**What you are asked to do**. In the data below, begin at the line with "gray ellipse: (122, 63) -> (140, 123), moved" and stop after the line with "yellow triangle: (297, 60)"; output those lines exactly and no pictures.

**Exercise input**.
Start of Block

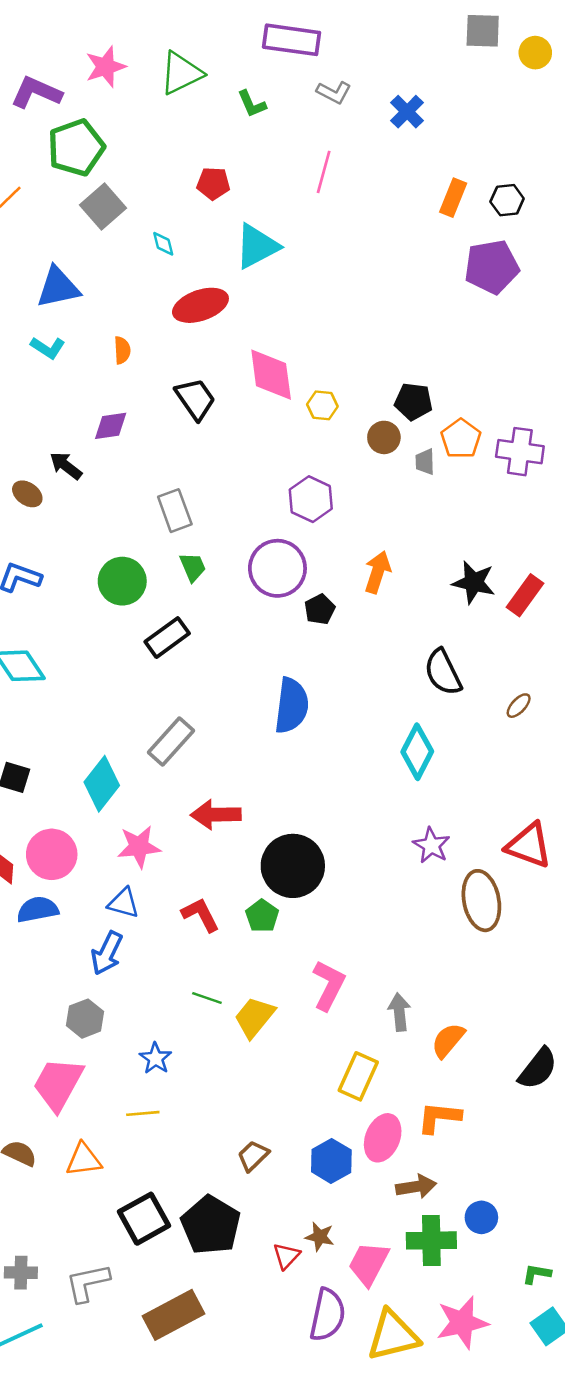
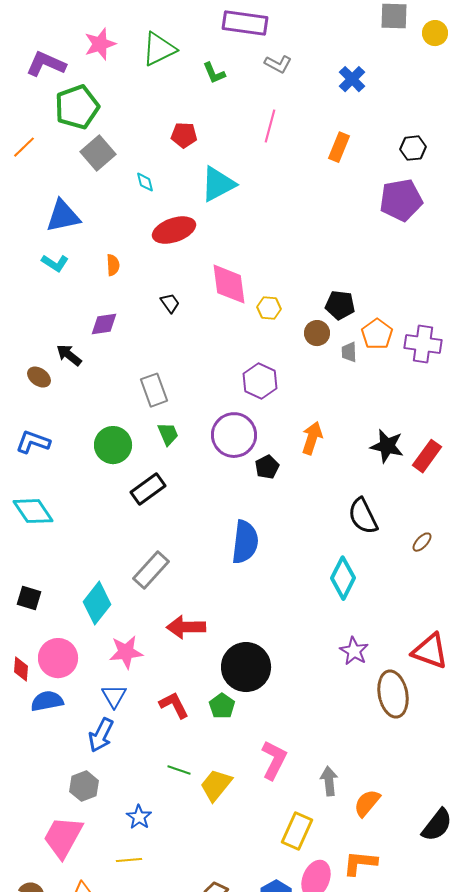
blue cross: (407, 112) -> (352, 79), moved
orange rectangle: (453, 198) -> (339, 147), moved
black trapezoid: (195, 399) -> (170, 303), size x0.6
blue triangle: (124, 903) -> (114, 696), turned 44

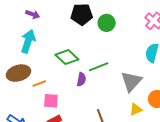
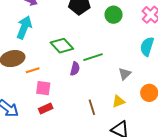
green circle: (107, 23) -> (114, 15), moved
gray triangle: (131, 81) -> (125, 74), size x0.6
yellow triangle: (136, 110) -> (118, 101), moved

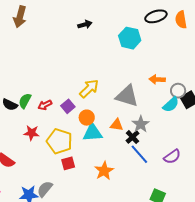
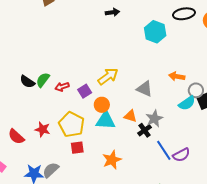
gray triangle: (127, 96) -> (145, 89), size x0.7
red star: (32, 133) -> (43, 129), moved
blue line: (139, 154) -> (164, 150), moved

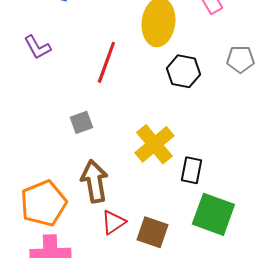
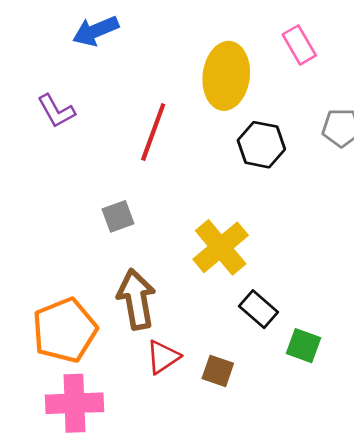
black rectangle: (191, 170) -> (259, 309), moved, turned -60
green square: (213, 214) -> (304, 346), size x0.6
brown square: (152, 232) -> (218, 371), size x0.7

End of Block
Start of Block

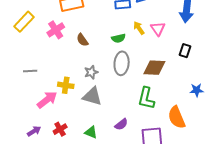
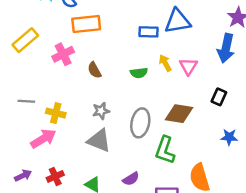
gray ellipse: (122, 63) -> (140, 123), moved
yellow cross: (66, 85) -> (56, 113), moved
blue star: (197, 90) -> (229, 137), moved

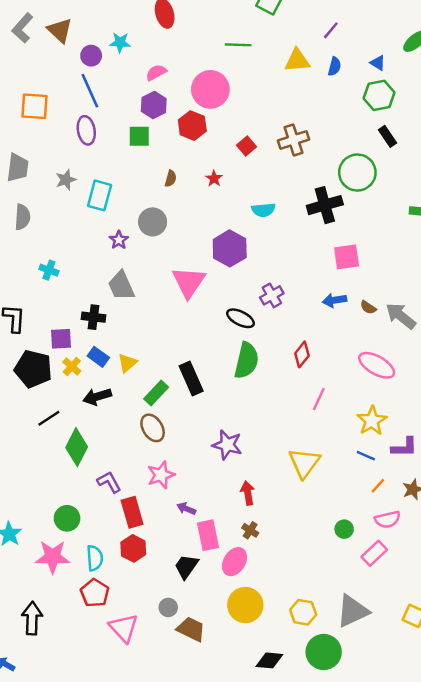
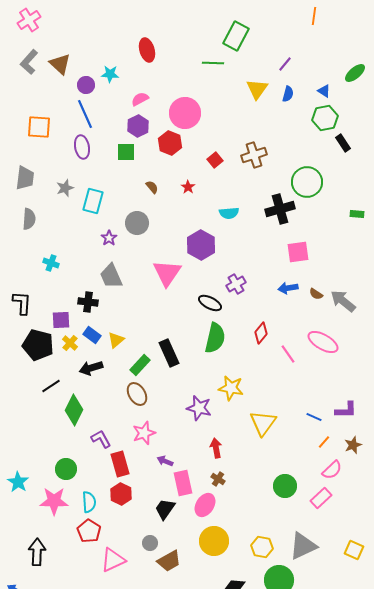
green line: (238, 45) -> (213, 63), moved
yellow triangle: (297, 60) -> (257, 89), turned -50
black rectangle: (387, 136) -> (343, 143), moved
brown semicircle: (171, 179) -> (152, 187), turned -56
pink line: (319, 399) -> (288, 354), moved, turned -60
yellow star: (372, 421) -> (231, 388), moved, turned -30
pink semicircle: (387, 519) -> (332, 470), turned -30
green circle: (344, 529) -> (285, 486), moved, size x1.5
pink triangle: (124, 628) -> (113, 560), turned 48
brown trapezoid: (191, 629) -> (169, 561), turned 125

End of Block

**The answer**.
gray ellipse: (122, 63) -> (140, 123), moved
yellow cross: (66, 85) -> (56, 113), moved
blue star: (197, 90) -> (229, 137), moved

green line: (238, 45) -> (213, 63), moved
yellow triangle: (297, 60) -> (257, 89), turned -50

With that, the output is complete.